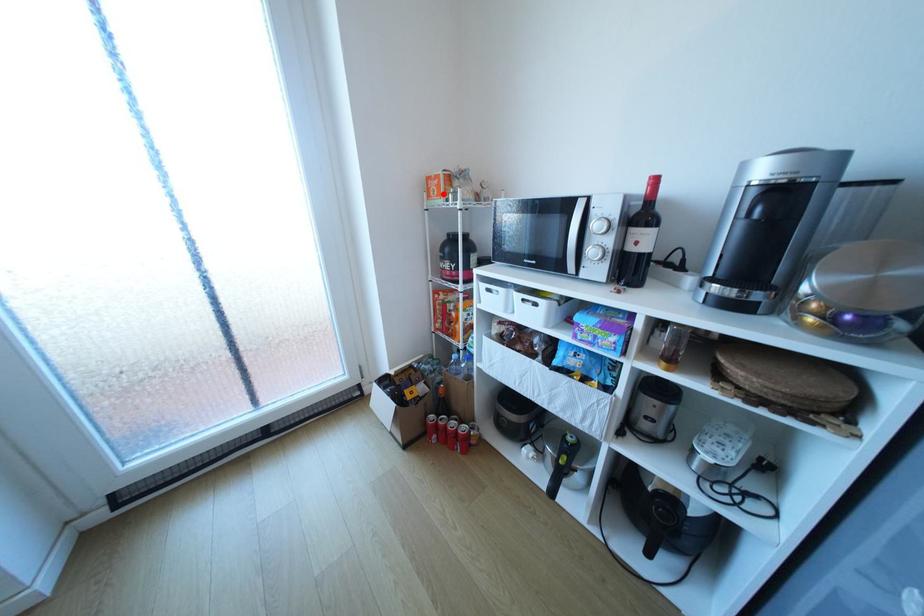
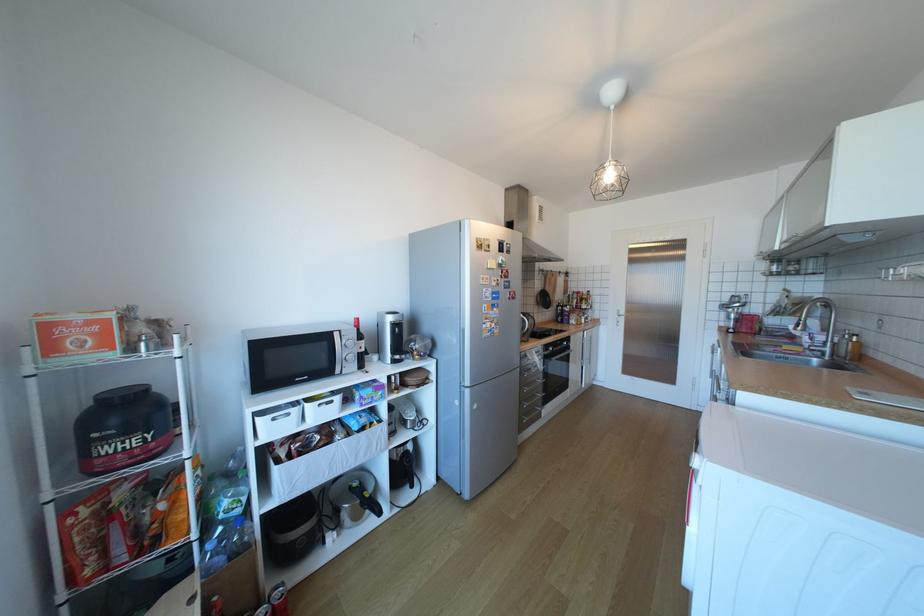
Question: I am providing you with two images of the same scene from different viewpoints. A red point is marked on the first image. Is the red point's position out of view in image 2?

Choices:
 (A) Yes
 (B) No

Answer: (B)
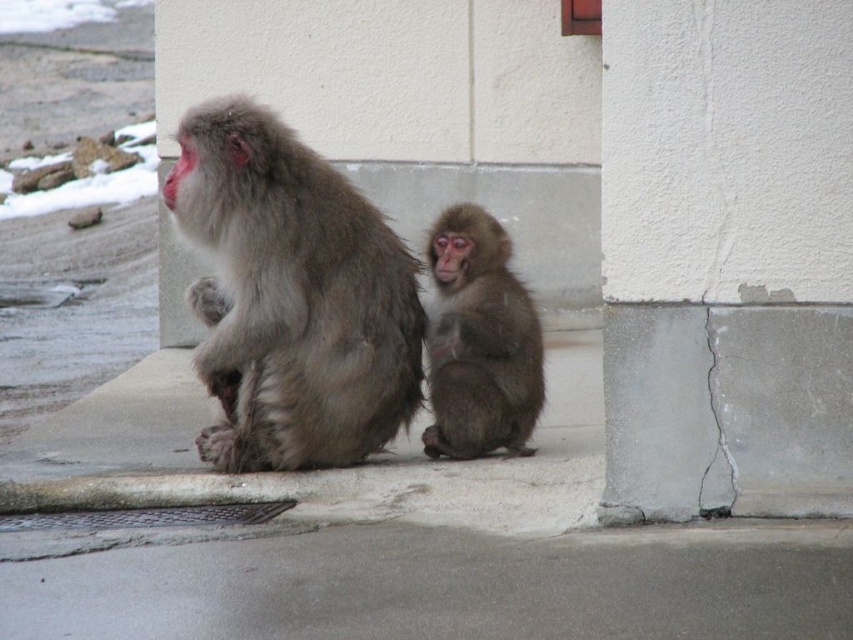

━━━━━━━━

*PROBLEM TO WORK ON*. Copy the items above word for word, leaving out the pictures.

*TASK ANSWER*.
Question: I am providing you with two images of the same scene from different viewpoints. A red point is marked on the first image. Is the red point's position out of view in image 2?

Choices:
 (A) Yes
 (B) No

Answer: (B)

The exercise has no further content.